* [Work to complete]
The lines to repeat are those below from the one containing "D204: diode (A" down to the one containing "V3: 5V (plus", both included; reproduce them exactly and nothing else.
::: Input records :::
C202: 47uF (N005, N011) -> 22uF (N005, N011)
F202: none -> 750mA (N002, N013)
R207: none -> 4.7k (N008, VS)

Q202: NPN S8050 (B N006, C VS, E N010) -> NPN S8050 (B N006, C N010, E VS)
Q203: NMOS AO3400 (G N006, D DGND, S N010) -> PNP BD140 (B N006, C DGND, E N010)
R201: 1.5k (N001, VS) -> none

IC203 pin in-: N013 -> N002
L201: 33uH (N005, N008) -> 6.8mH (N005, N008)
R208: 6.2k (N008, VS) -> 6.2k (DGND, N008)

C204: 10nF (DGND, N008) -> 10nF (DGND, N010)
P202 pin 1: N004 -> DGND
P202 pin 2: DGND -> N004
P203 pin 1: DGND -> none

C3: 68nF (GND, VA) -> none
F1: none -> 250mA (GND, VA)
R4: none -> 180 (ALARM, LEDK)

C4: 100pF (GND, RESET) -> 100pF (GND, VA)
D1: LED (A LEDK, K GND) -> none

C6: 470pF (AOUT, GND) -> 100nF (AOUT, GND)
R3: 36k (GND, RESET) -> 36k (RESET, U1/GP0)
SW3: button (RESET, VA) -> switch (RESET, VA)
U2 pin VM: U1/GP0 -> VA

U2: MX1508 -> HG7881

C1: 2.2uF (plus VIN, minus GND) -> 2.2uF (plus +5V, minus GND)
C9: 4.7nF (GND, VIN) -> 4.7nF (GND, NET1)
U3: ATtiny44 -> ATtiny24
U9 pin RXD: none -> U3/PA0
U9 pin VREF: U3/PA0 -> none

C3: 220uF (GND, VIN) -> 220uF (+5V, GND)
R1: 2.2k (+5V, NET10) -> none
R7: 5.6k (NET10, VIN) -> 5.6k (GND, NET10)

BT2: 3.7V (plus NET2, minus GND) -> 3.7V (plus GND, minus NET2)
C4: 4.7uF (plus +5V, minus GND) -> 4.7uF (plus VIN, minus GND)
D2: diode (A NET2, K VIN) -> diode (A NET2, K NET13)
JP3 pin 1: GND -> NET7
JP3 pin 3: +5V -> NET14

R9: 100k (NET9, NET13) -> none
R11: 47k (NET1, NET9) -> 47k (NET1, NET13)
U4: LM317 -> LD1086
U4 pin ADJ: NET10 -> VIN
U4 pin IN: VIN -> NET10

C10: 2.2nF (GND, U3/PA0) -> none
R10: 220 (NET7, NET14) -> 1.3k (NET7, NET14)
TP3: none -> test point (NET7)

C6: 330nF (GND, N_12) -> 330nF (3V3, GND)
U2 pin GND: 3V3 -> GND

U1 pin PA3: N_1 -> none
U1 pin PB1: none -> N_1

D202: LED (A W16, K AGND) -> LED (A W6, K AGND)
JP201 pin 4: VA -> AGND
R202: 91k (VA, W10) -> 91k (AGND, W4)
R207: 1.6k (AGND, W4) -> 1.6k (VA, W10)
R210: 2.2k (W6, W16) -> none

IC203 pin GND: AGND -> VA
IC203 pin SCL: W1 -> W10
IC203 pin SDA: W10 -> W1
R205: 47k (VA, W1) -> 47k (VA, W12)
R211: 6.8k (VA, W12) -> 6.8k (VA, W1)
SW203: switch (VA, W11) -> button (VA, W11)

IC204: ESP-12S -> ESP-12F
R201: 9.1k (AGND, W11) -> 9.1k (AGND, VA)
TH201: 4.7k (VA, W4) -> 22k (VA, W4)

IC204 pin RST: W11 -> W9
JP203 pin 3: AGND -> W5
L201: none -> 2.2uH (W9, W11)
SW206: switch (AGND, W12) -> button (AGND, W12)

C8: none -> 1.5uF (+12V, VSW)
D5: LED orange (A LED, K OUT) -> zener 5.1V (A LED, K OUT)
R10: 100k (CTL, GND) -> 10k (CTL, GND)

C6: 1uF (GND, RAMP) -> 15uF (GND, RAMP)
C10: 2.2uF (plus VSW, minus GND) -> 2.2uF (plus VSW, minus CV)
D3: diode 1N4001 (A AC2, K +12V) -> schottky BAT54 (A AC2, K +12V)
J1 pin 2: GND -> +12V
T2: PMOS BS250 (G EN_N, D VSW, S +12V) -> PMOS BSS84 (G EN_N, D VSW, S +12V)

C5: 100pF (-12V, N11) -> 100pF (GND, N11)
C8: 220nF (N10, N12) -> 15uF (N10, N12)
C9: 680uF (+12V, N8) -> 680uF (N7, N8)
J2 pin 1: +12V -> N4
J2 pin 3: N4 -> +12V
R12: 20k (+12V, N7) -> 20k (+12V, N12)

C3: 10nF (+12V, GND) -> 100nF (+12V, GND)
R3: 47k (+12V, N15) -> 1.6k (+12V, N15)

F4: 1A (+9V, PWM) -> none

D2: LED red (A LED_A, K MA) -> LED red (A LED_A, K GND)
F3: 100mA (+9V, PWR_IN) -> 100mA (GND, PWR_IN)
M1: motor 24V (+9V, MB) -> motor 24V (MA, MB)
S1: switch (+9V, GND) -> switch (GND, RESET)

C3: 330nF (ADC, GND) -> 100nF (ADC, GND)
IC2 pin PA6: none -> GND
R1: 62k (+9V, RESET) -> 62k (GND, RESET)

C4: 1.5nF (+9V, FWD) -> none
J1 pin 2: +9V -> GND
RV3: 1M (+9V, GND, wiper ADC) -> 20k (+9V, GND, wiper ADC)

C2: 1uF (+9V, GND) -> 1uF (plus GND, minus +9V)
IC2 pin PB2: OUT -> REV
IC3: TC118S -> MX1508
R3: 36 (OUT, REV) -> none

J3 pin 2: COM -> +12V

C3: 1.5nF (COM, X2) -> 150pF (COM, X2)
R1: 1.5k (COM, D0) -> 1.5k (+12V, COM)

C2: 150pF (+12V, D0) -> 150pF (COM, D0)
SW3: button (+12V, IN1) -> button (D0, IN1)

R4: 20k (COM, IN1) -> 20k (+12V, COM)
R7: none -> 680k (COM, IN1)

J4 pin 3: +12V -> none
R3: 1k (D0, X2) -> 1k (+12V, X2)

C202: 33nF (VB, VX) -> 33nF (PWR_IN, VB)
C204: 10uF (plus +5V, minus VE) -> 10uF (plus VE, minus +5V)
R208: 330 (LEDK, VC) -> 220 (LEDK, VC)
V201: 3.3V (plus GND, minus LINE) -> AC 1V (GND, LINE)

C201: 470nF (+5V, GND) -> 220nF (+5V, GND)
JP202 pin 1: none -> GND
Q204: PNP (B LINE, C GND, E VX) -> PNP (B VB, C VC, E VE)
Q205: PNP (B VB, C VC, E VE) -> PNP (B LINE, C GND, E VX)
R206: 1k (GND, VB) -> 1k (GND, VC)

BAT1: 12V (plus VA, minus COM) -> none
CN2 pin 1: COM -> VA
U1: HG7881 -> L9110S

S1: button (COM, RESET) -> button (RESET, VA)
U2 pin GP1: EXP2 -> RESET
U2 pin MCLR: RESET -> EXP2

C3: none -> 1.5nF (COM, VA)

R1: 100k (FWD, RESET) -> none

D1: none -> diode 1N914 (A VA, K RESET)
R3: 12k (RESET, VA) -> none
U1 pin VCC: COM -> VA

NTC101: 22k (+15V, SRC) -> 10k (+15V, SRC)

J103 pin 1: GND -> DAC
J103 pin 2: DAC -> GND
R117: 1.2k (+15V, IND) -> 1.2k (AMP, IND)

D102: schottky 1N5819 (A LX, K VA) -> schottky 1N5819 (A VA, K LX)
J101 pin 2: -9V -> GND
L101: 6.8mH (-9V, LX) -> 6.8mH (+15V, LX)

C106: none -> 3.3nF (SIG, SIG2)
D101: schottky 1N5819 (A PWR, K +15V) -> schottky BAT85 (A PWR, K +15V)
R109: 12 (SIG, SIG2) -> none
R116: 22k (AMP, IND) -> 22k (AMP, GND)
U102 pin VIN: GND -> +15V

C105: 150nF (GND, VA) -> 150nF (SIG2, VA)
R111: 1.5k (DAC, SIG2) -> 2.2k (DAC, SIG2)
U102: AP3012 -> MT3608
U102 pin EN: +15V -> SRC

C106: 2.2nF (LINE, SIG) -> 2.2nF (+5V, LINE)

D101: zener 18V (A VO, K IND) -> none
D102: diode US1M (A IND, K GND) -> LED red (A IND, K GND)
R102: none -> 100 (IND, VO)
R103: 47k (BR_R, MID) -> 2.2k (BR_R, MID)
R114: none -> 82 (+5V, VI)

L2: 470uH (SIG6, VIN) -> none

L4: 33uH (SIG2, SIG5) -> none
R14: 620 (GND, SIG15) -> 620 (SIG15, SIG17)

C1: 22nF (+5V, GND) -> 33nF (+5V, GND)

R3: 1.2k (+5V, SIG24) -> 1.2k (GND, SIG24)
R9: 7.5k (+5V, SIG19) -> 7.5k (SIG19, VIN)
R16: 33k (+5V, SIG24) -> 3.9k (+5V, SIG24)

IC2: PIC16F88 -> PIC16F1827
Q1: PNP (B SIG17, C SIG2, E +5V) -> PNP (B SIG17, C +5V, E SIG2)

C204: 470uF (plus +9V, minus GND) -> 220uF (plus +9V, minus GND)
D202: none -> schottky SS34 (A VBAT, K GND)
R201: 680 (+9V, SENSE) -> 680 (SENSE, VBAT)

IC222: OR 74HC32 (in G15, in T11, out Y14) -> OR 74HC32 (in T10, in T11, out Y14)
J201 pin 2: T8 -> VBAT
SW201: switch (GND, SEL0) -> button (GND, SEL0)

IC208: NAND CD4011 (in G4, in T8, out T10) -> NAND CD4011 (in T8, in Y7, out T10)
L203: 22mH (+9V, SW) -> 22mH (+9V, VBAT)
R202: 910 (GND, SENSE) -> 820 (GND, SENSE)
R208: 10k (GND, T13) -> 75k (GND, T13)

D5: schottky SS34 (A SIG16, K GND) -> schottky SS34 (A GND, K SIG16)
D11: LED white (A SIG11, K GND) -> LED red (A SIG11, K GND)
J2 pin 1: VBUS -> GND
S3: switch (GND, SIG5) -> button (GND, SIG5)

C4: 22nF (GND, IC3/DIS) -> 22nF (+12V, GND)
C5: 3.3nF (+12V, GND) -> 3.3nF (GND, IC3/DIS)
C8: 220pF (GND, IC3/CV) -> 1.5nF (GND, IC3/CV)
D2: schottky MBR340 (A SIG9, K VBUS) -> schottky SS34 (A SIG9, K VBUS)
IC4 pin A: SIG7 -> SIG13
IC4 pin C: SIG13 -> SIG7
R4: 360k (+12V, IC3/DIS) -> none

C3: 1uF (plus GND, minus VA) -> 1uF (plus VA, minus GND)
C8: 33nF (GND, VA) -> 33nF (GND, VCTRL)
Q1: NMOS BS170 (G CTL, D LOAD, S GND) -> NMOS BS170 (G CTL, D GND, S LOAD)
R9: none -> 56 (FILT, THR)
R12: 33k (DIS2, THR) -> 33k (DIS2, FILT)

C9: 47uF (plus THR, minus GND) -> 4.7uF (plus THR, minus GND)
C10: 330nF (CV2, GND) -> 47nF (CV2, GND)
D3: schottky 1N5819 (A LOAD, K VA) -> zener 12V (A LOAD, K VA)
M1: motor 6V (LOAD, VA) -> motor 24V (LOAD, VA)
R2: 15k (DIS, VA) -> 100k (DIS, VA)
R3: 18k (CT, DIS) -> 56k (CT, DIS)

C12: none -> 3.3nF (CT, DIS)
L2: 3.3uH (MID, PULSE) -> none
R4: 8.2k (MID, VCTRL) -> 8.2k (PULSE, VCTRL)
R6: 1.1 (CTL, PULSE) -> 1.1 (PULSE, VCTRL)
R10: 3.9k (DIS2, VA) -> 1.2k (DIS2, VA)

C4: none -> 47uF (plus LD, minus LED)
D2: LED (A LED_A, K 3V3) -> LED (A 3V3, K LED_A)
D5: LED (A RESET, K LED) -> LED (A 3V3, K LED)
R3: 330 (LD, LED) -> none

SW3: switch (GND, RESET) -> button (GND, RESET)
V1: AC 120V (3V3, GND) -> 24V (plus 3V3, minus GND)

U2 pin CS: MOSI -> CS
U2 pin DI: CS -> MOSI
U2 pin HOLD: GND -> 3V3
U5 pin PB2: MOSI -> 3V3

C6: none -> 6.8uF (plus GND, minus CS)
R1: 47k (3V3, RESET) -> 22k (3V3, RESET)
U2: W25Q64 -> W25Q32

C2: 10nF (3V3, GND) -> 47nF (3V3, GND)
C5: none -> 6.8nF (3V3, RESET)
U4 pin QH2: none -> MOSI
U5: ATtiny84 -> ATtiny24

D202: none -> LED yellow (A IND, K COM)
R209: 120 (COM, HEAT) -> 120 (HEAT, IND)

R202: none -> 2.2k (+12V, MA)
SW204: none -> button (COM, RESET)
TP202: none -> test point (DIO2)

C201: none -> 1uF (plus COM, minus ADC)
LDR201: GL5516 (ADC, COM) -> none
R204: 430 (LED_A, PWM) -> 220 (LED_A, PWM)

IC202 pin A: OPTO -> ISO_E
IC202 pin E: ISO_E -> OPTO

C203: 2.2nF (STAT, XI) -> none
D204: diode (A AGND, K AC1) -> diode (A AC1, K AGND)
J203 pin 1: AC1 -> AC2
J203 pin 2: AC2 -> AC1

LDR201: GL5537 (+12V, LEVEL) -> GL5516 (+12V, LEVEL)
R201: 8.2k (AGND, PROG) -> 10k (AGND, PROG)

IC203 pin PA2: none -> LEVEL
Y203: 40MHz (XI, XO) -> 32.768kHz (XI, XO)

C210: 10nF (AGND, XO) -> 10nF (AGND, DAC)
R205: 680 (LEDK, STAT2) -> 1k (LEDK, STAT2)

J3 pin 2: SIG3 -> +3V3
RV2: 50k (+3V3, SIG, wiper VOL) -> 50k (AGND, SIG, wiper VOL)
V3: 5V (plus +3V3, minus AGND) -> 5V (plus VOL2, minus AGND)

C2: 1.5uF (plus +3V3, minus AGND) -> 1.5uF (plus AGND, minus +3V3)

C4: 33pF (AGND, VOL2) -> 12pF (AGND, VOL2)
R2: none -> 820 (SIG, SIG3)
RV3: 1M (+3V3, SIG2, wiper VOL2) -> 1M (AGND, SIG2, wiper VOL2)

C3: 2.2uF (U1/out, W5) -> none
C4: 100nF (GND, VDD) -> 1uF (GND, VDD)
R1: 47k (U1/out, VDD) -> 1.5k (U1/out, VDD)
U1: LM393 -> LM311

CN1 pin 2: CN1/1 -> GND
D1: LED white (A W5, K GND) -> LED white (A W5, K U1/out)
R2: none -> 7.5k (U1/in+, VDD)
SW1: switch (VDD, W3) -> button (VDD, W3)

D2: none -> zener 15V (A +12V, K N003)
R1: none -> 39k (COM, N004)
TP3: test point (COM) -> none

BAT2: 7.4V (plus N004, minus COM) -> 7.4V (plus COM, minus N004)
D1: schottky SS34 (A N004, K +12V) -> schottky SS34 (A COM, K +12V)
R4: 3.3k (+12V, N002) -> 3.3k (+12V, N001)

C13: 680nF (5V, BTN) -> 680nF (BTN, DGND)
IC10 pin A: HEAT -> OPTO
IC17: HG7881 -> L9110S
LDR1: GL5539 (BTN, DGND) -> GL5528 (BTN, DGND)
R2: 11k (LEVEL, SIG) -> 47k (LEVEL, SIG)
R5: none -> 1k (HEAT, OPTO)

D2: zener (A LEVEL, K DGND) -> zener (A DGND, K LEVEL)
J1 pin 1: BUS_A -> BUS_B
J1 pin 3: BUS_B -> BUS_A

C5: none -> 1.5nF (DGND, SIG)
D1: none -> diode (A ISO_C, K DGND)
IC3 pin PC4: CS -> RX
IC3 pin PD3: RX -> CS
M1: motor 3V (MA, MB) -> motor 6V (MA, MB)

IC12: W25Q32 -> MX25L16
:::
* [Response area]
D204: diode (A AGND, K AC1) -> diode (A AC1, K AGND)
J203 pin 1: AC1 -> AC2
J203 pin 2: AC2 -> AC1

LDR201: GL5537 (+12V, LEVEL) -> GL5516 (+12V, LEVEL)
R201: 8.2k (AGND, PROG) -> 10k (AGND, PROG)

IC203 pin PA2: none -> LEVEL
Y203: 40MHz (XI, XO) -> 32.768kHz (XI, XO)

C210: 10nF (AGND, XO) -> 10nF (AGND, DAC)
R205: 680 (LEDK, STAT2) -> 1k (LEDK, STAT2)

J3 pin 2: SIG3 -> +3V3
RV2: 50k (+3V3, SIG, wiper VOL) -> 50k (AGND, SIG, wiper VOL)
V3: 5V (plus +3V3, minus AGND) -> 5V (plus VOL2, minus AGND)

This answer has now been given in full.